DATA PROVIDED:
=== Begin Enclosure ===

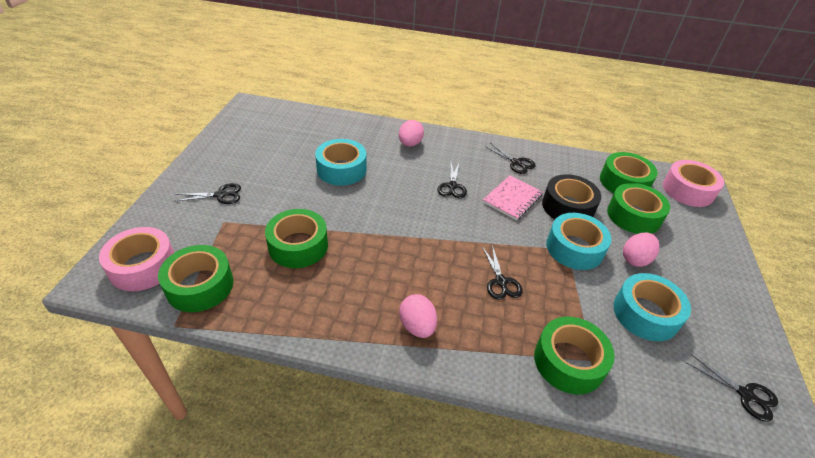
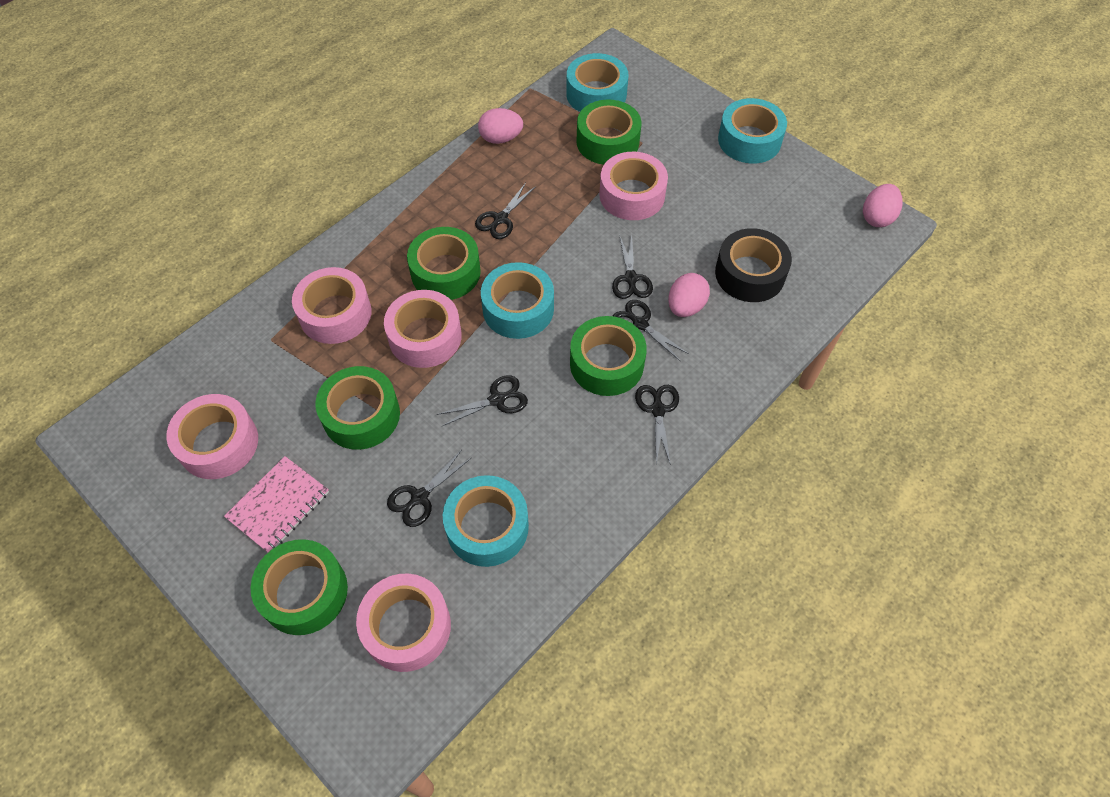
black scissors: 5 -> 6
pink tape: 2 -> 5
turquoise tape: 3 -> 4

=== End Enclosure ===

TO DO: Repeat the material above exactly; any picture in it is left out.

RESPONSE:
black scissors: 5 -> 6
pink tape: 2 -> 5
turquoise tape: 3 -> 4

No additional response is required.